What you will do: Your output consists solely of the lines from the one that contains "green star: (346, 421)" to the end of the material, each reproduced exactly; pictures do not belong in it.
---------- Data for the task ----------
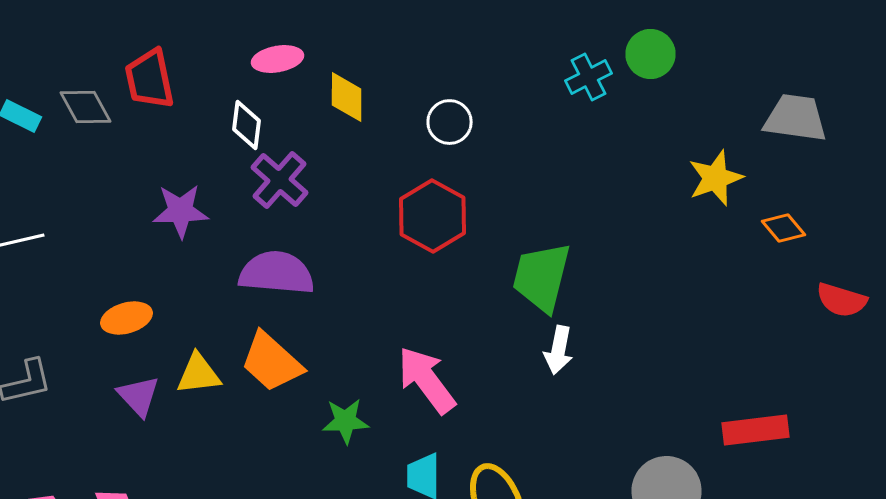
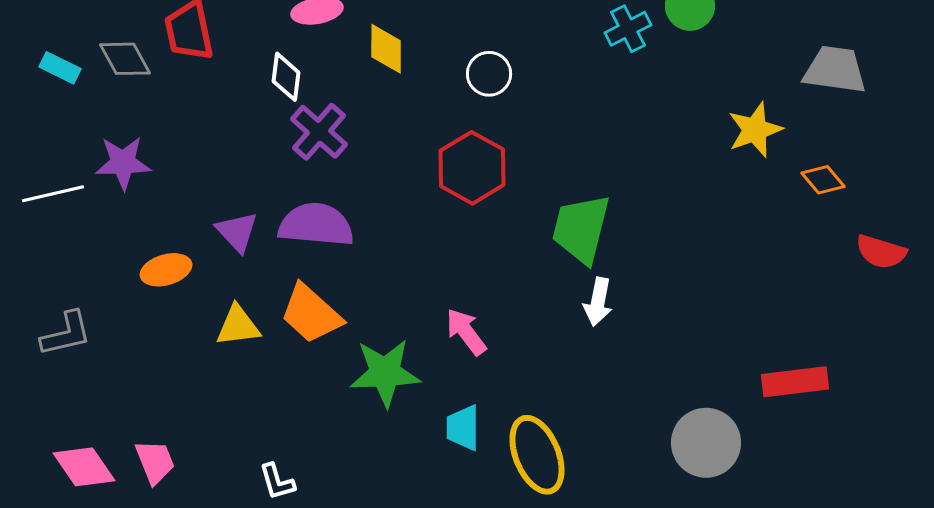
purple star: (180, 211) -> (123, 163), moved
pink arrow: (426, 380) -> (466, 332), size x0.7
purple triangle: (138, 396) -> (237, 232), moved
green star: (346, 421) -> (385, 373), size x1.5

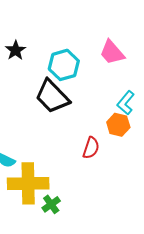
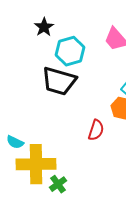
black star: (16, 50) -> (44, 27), moved
black trapezoid: (52, 96) -> (59, 81), turned -30

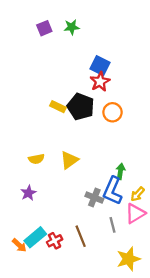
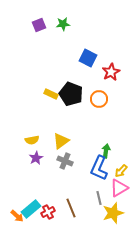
red star: (100, 82) -> (111, 72), moved
purple star: (28, 193) -> (36, 158), moved
gray cross: (94, 198) -> (65, 161), moved
yellow star: (128, 259) -> (113, 213), moved

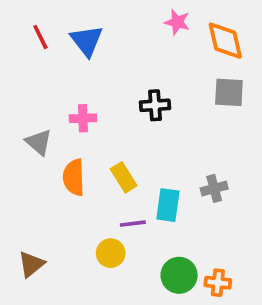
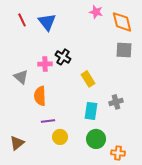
black cross: (155, 105) -> (63, 57), moved, turned 35
yellow rectangle: (124, 177) -> (88, 79), moved
purple line: (133, 224) -> (48, 121), moved
green circle: (179, 275) -> (96, 139), moved

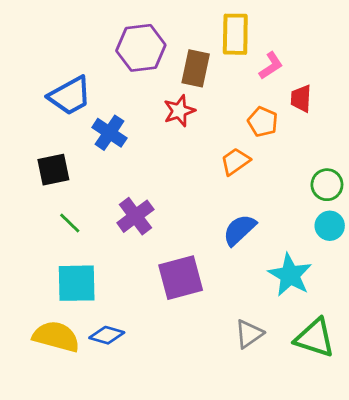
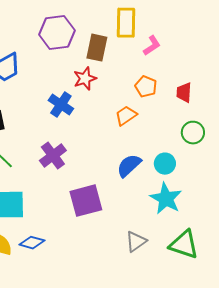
red trapezoid: (301, 99) -> (184, 93), moved
blue cross: (109, 133) -> (61, 105), moved
cyan circle: (330, 226) -> (165, 164), moved

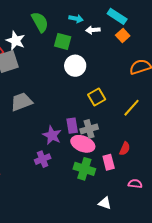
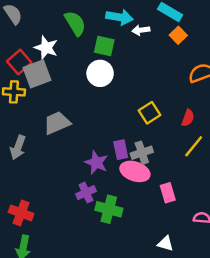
cyan arrow: (76, 19) -> (120, 17), size x1.5
white circle: (75, 66) -> (100, 73), moved
yellow line: (131, 108) -> (194, 146), moved
red semicircle: (125, 149) -> (188, 118), moved
green cross: (84, 169) -> (109, 209), moved

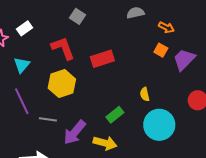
----------
Worked solution:
green star: (346, 421) -> (385, 373), size x1.5

black star: (16, 50) -> (44, 27), moved
black trapezoid: (52, 96) -> (59, 81), turned -30

red star: (100, 82) -> (111, 72), moved
purple star: (28, 193) -> (36, 158), moved
gray cross: (94, 198) -> (65, 161), moved
yellow star: (128, 259) -> (113, 213), moved

black cross: (155, 105) -> (63, 57), moved, turned 35
yellow rectangle: (124, 177) -> (88, 79), moved
purple line: (133, 224) -> (48, 121), moved
green circle: (179, 275) -> (96, 139), moved

red trapezoid: (301, 99) -> (184, 93), moved
blue cross: (109, 133) -> (61, 105), moved
cyan circle: (330, 226) -> (165, 164), moved

cyan arrow: (76, 19) -> (120, 17), size x1.5
white circle: (75, 66) -> (100, 73), moved
yellow line: (131, 108) -> (194, 146), moved
red semicircle: (125, 149) -> (188, 118), moved
green cross: (84, 169) -> (109, 209), moved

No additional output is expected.